__Dataset__
===============

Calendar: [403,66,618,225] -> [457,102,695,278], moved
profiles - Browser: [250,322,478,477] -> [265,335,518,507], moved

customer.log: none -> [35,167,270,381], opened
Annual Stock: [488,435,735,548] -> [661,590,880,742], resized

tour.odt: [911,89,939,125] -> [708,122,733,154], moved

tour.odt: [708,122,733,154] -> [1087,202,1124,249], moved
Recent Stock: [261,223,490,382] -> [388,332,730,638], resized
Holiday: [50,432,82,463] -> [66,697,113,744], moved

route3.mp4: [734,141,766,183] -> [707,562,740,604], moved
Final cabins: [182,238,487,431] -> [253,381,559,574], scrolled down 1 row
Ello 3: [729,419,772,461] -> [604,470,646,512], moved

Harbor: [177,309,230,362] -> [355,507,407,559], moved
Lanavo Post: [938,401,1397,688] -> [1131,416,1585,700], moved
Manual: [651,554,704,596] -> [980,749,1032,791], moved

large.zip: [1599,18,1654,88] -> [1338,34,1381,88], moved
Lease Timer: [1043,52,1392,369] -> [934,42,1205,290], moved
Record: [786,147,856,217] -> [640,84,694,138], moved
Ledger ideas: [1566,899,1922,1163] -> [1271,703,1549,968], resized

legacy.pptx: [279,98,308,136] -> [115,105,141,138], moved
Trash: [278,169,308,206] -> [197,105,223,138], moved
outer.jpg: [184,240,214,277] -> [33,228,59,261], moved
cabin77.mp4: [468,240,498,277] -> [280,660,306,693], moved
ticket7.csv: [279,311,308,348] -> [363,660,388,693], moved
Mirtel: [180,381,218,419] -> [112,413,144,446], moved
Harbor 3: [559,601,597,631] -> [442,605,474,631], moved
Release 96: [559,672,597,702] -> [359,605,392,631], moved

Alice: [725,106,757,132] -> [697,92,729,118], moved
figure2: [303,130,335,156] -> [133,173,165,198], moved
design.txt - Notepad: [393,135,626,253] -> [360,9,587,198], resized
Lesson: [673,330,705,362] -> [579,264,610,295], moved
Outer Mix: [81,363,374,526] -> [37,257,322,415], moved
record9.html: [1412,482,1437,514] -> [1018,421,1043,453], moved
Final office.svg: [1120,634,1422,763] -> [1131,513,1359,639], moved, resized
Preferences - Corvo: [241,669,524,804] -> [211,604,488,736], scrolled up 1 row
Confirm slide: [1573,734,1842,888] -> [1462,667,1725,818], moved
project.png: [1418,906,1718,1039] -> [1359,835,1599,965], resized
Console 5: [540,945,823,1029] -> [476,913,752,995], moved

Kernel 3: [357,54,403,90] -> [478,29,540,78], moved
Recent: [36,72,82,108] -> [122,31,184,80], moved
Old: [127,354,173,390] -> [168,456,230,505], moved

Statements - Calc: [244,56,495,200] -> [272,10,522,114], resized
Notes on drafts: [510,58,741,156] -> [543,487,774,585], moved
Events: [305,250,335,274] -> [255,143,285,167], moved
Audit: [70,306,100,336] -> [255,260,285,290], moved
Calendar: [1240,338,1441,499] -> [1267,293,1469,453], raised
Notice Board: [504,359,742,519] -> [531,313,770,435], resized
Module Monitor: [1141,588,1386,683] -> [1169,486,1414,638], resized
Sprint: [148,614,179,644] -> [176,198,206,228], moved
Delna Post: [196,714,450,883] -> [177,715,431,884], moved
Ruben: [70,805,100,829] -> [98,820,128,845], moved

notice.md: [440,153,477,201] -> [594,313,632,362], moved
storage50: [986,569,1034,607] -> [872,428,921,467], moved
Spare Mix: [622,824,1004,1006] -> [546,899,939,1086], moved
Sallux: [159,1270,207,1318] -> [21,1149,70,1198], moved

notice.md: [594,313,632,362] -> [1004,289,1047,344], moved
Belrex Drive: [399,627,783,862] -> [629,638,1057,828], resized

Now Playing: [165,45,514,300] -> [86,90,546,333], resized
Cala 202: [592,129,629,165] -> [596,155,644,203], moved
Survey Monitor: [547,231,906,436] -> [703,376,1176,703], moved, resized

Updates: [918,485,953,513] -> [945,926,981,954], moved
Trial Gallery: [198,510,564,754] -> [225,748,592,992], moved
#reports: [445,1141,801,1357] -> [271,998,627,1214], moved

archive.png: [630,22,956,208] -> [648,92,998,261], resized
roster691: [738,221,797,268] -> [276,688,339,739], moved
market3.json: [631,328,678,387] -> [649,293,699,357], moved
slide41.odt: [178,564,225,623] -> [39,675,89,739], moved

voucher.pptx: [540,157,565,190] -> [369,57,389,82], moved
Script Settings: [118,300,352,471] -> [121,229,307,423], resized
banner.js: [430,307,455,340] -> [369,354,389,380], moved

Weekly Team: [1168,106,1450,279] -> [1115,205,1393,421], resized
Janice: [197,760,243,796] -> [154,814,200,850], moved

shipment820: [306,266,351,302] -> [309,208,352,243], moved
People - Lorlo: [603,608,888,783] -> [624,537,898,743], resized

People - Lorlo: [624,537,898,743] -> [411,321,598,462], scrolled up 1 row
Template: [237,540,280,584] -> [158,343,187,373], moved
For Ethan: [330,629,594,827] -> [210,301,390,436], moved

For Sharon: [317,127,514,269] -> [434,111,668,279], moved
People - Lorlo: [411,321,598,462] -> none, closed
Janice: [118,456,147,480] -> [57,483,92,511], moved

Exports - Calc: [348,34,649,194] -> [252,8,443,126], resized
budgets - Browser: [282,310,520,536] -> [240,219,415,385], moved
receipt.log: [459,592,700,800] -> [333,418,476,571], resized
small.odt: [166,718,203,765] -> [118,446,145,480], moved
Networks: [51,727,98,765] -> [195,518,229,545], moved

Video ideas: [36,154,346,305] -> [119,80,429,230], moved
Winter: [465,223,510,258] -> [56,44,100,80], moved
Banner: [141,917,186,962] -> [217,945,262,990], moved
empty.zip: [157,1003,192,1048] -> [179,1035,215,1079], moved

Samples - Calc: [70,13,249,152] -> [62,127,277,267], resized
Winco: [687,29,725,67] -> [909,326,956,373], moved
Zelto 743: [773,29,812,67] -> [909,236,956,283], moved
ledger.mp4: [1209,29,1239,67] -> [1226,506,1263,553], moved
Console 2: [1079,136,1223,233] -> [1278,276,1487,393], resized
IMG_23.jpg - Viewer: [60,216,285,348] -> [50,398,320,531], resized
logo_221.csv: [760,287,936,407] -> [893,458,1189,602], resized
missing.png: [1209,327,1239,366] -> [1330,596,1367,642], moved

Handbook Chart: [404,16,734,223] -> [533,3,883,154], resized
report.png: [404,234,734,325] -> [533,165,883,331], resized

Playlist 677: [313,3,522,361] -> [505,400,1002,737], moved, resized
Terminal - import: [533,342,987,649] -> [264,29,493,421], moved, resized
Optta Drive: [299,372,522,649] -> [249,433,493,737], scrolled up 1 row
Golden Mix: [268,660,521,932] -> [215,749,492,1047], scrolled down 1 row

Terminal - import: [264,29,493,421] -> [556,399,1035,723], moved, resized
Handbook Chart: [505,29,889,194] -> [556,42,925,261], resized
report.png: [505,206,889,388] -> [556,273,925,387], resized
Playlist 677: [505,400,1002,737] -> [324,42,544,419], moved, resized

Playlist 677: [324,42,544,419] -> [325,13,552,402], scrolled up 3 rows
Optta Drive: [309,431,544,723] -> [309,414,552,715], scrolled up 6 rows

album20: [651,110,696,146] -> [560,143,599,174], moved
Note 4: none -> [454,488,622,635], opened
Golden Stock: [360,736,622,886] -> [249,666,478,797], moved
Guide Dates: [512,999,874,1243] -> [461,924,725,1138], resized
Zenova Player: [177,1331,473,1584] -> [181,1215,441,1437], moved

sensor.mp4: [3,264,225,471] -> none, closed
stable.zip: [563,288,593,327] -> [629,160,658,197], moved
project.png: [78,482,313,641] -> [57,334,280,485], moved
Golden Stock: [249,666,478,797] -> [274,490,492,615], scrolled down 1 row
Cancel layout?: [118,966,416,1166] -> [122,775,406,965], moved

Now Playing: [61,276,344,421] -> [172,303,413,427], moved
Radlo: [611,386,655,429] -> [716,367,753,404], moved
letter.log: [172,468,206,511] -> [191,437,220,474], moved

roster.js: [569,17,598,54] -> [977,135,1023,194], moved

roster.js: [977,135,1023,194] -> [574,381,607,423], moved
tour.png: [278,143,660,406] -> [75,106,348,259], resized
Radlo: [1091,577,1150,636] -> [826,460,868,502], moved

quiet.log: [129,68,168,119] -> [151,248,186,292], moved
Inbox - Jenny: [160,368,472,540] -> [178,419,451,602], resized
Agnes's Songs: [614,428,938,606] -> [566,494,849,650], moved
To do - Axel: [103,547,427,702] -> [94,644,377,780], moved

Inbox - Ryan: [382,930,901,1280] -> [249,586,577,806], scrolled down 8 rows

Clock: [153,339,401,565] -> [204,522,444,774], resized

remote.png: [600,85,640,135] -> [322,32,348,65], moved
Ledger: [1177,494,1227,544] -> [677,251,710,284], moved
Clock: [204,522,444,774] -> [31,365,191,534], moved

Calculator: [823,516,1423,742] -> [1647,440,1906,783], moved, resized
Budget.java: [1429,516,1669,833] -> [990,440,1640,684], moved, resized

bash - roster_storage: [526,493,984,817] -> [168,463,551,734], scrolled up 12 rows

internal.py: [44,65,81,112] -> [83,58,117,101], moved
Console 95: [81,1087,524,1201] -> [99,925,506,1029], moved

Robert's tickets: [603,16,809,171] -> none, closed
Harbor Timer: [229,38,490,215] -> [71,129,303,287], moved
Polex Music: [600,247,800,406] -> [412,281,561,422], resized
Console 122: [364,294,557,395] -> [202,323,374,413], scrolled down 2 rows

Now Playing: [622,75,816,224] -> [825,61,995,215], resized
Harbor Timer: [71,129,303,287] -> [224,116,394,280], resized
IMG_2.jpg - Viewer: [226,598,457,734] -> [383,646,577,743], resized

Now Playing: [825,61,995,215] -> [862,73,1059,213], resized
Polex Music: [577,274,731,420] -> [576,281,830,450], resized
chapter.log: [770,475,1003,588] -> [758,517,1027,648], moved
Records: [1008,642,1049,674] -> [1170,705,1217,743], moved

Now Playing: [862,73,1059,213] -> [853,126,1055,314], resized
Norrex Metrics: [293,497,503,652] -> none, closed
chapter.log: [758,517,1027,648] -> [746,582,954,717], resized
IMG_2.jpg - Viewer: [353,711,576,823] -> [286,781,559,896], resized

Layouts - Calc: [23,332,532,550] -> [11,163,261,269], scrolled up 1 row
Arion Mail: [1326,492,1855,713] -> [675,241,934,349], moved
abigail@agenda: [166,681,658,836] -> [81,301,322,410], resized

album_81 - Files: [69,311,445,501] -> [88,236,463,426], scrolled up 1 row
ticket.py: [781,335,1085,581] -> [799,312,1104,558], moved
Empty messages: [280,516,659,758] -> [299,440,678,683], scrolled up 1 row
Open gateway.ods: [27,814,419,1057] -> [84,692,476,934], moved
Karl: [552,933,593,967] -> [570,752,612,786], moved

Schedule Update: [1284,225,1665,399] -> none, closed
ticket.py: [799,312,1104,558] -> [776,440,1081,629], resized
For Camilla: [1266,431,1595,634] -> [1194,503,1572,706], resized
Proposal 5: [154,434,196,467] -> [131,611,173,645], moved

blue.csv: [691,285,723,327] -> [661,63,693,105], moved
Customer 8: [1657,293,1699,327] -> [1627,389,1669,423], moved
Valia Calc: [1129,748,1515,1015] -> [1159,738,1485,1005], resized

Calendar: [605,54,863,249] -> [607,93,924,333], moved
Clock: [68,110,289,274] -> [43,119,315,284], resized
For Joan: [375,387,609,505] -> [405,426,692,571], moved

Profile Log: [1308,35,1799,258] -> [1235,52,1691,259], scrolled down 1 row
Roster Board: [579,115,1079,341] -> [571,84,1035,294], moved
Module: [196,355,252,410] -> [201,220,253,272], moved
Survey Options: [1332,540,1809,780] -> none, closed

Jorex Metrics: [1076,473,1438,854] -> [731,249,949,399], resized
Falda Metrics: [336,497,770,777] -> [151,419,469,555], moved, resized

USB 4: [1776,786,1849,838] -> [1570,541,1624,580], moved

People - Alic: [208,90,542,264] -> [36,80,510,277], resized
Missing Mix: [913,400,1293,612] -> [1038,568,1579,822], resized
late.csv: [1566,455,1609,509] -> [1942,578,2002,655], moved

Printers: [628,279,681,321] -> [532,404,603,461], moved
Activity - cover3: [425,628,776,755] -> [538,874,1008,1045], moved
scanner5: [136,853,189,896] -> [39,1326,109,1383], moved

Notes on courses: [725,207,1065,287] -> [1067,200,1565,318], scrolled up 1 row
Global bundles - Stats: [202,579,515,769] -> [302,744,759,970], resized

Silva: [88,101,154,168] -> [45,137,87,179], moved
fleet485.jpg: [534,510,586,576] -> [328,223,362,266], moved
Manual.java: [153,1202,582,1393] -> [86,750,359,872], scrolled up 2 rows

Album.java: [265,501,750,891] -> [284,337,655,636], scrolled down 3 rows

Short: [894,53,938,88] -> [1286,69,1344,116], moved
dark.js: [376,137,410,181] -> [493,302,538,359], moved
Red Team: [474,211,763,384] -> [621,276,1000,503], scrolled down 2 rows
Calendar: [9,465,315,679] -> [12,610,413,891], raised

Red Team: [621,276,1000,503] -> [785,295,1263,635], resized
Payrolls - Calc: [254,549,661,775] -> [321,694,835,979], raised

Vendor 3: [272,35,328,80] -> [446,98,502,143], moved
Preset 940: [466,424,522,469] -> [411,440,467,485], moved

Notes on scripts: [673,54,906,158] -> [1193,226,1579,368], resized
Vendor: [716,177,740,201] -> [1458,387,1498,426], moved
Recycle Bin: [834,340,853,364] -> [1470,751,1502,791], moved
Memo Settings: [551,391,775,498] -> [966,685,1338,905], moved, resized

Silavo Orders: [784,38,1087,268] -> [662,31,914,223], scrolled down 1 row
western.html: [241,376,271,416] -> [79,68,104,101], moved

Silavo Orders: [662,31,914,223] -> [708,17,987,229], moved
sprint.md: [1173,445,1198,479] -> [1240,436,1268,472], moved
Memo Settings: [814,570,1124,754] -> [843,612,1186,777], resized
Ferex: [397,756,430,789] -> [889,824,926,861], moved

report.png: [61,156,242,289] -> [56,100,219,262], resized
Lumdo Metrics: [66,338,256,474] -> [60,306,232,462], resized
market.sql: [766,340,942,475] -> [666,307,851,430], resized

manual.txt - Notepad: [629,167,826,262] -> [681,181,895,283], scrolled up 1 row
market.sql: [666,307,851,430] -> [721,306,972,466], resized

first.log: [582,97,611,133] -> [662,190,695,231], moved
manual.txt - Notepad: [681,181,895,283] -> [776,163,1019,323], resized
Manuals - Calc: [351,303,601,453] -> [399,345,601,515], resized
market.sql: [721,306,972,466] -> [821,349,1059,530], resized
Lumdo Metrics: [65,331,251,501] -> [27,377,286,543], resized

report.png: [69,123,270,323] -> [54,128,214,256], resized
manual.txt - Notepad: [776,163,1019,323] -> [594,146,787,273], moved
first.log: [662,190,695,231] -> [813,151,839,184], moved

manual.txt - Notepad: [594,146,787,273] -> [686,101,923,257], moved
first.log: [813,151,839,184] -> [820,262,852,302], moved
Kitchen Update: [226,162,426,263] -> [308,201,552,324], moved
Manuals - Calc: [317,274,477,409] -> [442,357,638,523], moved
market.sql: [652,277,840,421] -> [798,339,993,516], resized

===============

__Activity__
Please give again the lines above between the line holding "Survey Options: [1332,540,1809,780]" and the line holding "Memo Settings: [814,570,1124,754]", inclusive, exactly as they are and with nothing added.

__Result of the task__
Survey Options: [1332,540,1809,780] -> none, closed

Jorex Metrics: [1076,473,1438,854] -> [731,249,949,399], resized
Falda Metrics: [336,497,770,777] -> [151,419,469,555], moved, resized

USB 4: [1776,786,1849,838] -> [1570,541,1624,580], moved

People - Alic: [208,90,542,264] -> [36,80,510,277], resized
Missing Mix: [913,400,1293,612] -> [1038,568,1579,822], resized
late.csv: [1566,455,1609,509] -> [1942,578,2002,655], moved

Printers: [628,279,681,321] -> [532,404,603,461], moved
Activity - cover3: [425,628,776,755] -> [538,874,1008,1045], moved
scanner5: [136,853,189,896] -> [39,1326,109,1383], moved

Notes on courses: [725,207,1065,287] -> [1067,200,1565,318], scrolled up 1 row
Global bundles - Stats: [202,579,515,769] -> [302,744,759,970], resized

Silva: [88,101,154,168] -> [45,137,87,179], moved
fleet485.jpg: [534,510,586,576] -> [328,223,362,266], moved
Manual.java: [153,1202,582,1393] -> [86,750,359,872], scrolled up 2 rows

Album.java: [265,501,750,891] -> [284,337,655,636], scrolled down 3 rows

Short: [894,53,938,88] -> [1286,69,1344,116], moved
dark.js: [376,137,410,181] -> [493,302,538,359], moved
Red Team: [474,211,763,384] -> [621,276,1000,503], scrolled down 2 rows
Calendar: [9,465,315,679] -> [12,610,413,891], raised

Red Team: [621,276,1000,503] -> [785,295,1263,635], resized
Payrolls - Calc: [254,549,661,775] -> [321,694,835,979], raised

Vendor 3: [272,35,328,80] -> [446,98,502,143], moved
Preset 940: [466,424,522,469] -> [411,440,467,485], moved

Notes on scripts: [673,54,906,158] -> [1193,226,1579,368], resized
Vendor: [716,177,740,201] -> [1458,387,1498,426], moved
Recycle Bin: [834,340,853,364] -> [1470,751,1502,791], moved
Memo Settings: [551,391,775,498] -> [966,685,1338,905], moved, resized

Silavo Orders: [784,38,1087,268] -> [662,31,914,223], scrolled down 1 row
western.html: [241,376,271,416] -> [79,68,104,101], moved

Silavo Orders: [662,31,914,223] -> [708,17,987,229], moved
sprint.md: [1173,445,1198,479] -> [1240,436,1268,472], moved
Memo Settings: [814,570,1124,754] -> [843,612,1186,777], resized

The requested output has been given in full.